» EXERCISE DIRECTIONS
Only one stretch of the listing below is wanted: the line with "building: [101,426,175,520] ->" and all lines after it. Reproduce that stretch exactly.

» INPUT MATERIAL
┌──

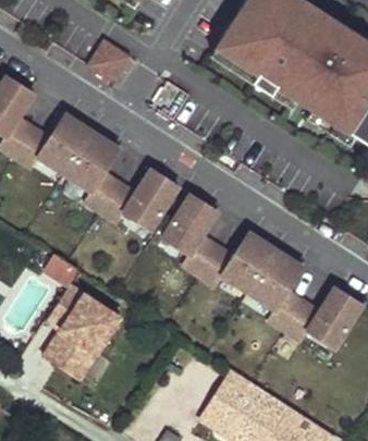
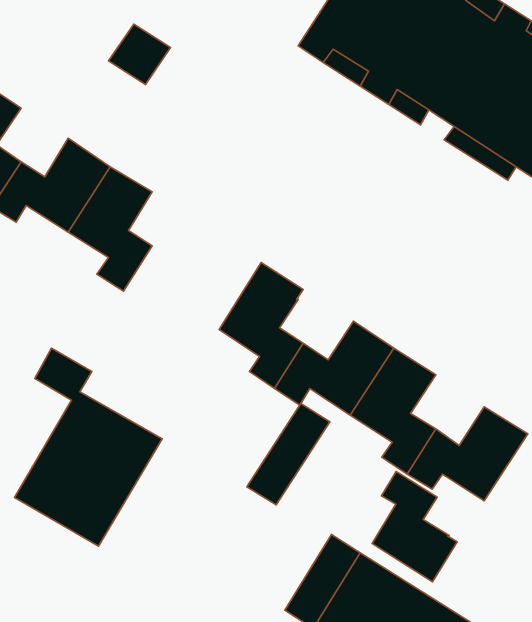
building: [99,169,177,230] -> none
building: none -> [247,404,330,505]
building: none -> [372,471,457,582]

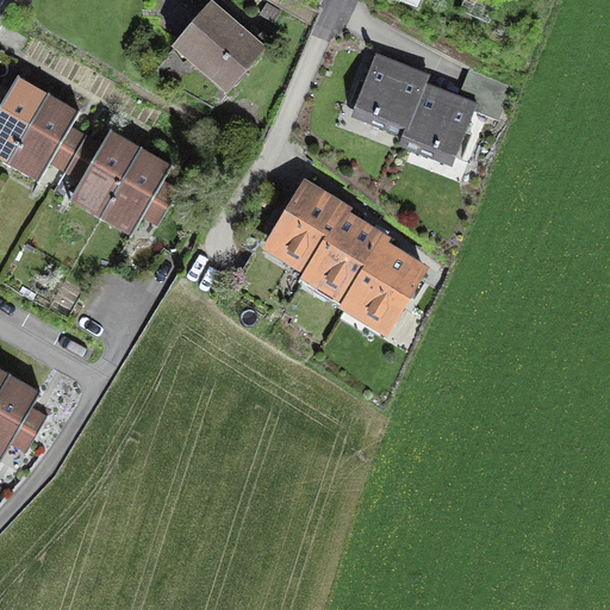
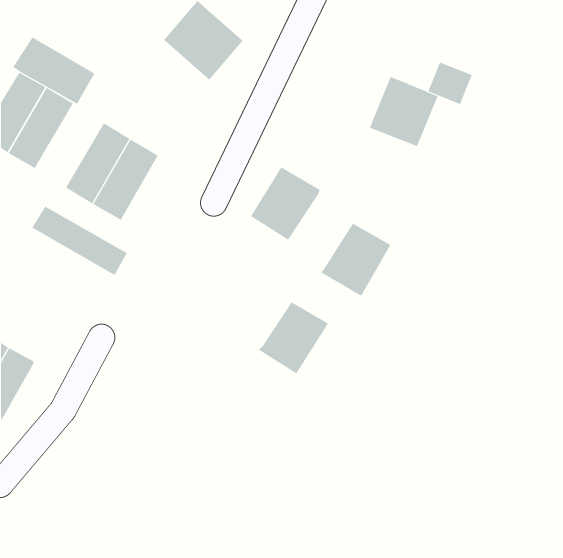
building: none -> [13,36,95,104]
building: [351,56,424,129] -> none
building: [309,211,385,290] -> [258,301,329,374]
building: none -> [32,206,127,276]

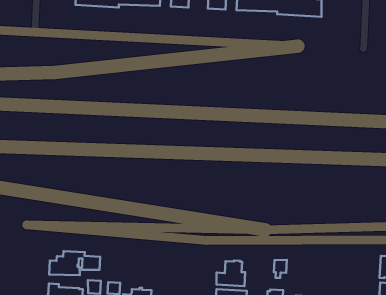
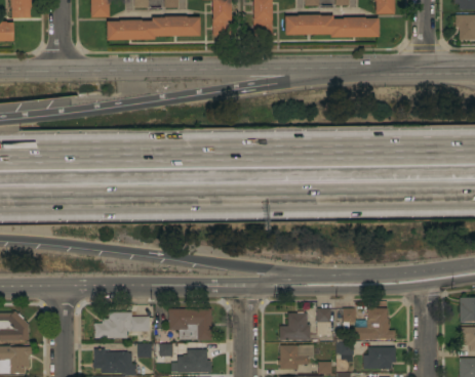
building: none -> [169,309,212,340]
building: none -> [317,308,331,336]
building: none -> [355,307,395,340]

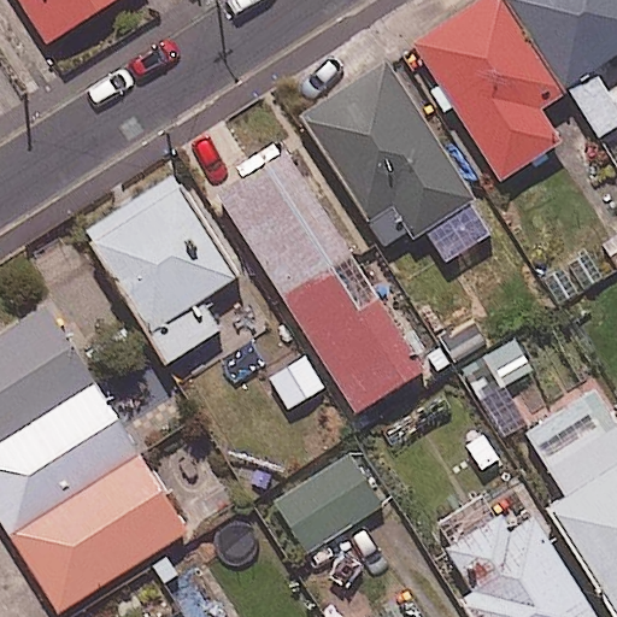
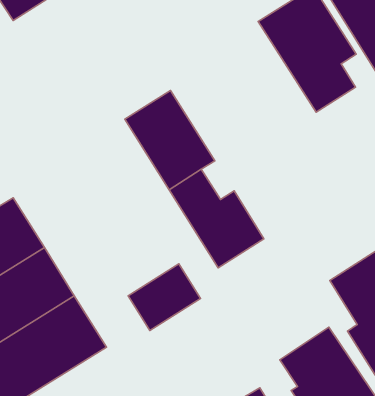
building: [302,63,474,252] -> none
building: [86,174,236,362] -> none
building: [274,453,382,553] -> [128,264,201,330]

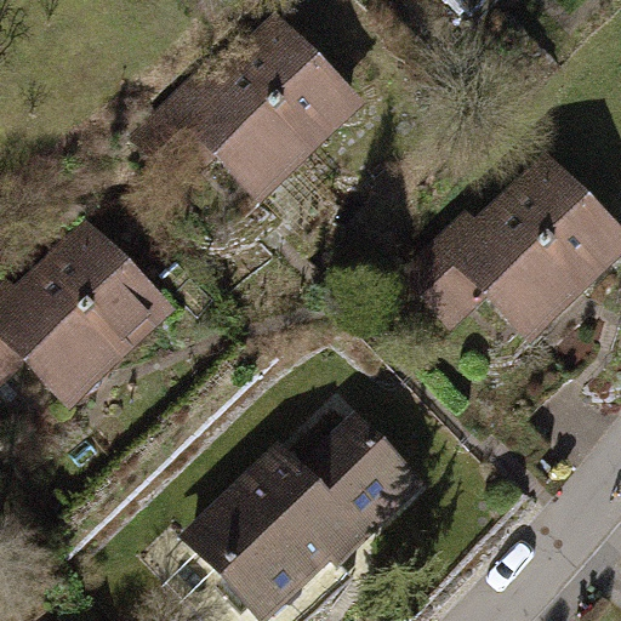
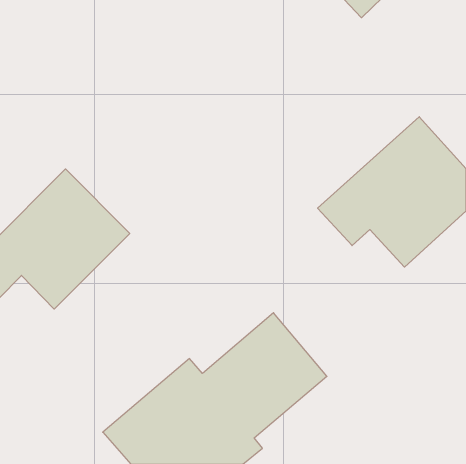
building: [146,5,369,194] -> none

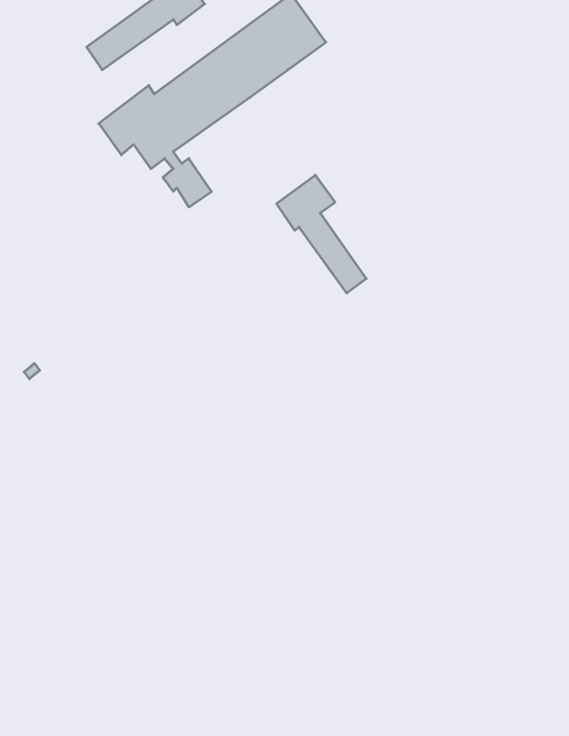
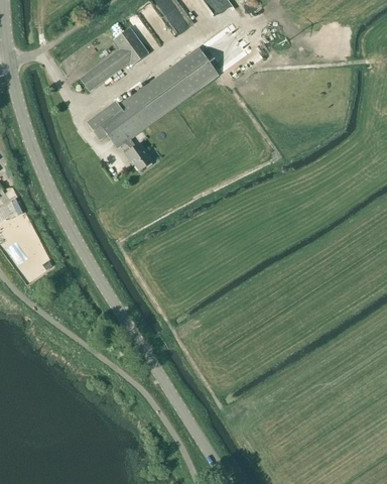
building: [277,175,366,293] -> none

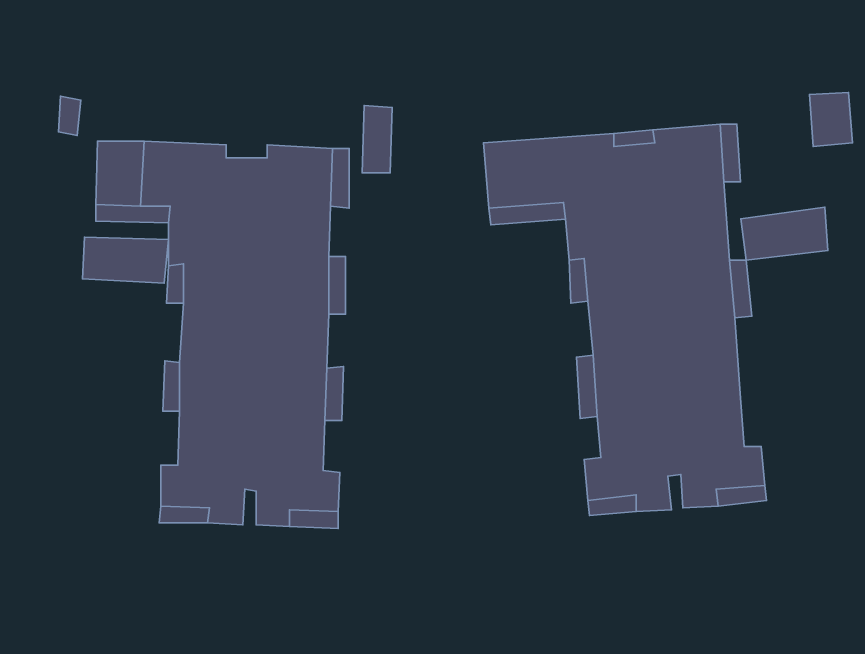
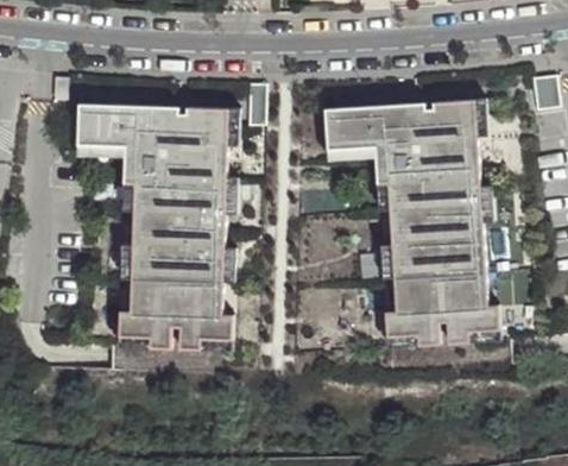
building: [741,207,828,260] -> none
building: [83,237,168,283] -> none

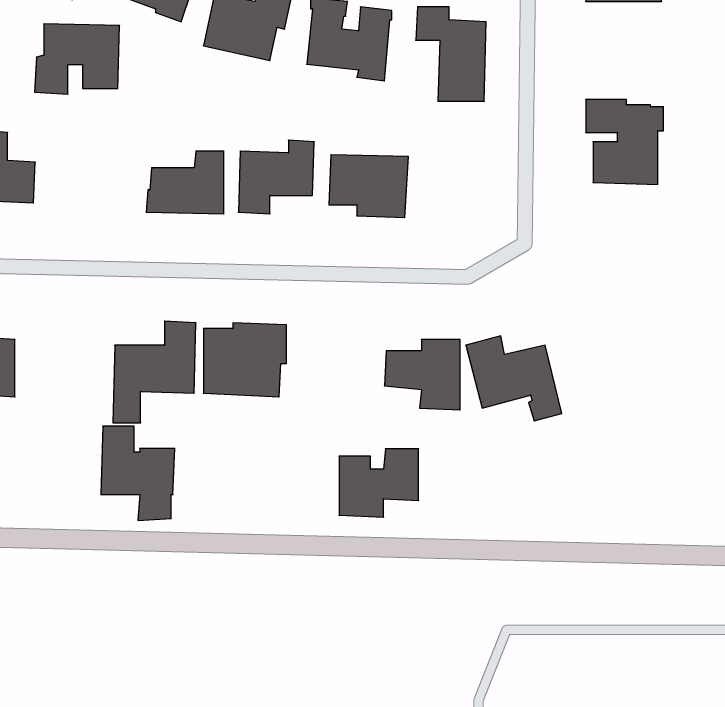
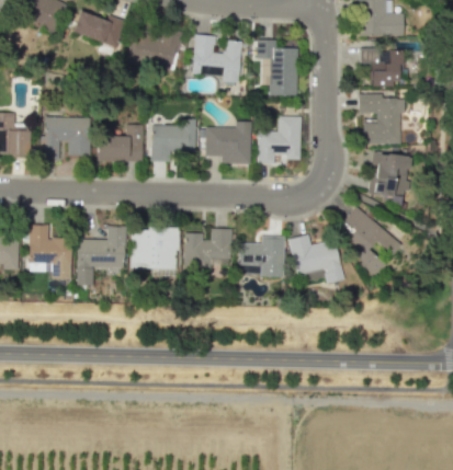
building: none -> [360,47,404,85]
building: [35,24,120,94] -> [41,117,91,159]
building: none -> [258,116,303,164]
building: none -> [367,152,411,199]
building: none -> [342,206,401,278]
building: [101,426,175,520] -> [30,225,73,280]
building: [339,449,419,517] -> [185,229,233,270]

└──

» ANSWER FOR THE TASK
building: [101,426,175,520] -> [30,225,73,280]
building: [339,449,419,517] -> [185,229,233,270]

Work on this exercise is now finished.